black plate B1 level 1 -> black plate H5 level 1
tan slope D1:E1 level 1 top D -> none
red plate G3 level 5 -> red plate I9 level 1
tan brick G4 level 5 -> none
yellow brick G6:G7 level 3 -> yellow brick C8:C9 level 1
■ ■ ■ ■
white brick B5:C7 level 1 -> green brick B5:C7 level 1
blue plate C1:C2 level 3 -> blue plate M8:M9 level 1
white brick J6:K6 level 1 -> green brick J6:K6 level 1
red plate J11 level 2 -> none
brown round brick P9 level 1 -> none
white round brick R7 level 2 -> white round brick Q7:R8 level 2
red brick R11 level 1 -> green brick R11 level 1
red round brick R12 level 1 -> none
■ ■ ■ ■
| WHAT TO WORK ON |
Please output the lines of the listing above that fall in the stretch from the one with "black plate B1" through the one with "yellow brick G6:G7", exactly and only those.

| ANSWER TO THIS PROBLEM |
black plate B1 level 1 -> black plate H5 level 1
tan slope D1:E1 level 1 top D -> none
red plate G3 level 5 -> red plate I9 level 1
tan brick G4 level 5 -> none
yellow brick G6:G7 level 3 -> yellow brick C8:C9 level 1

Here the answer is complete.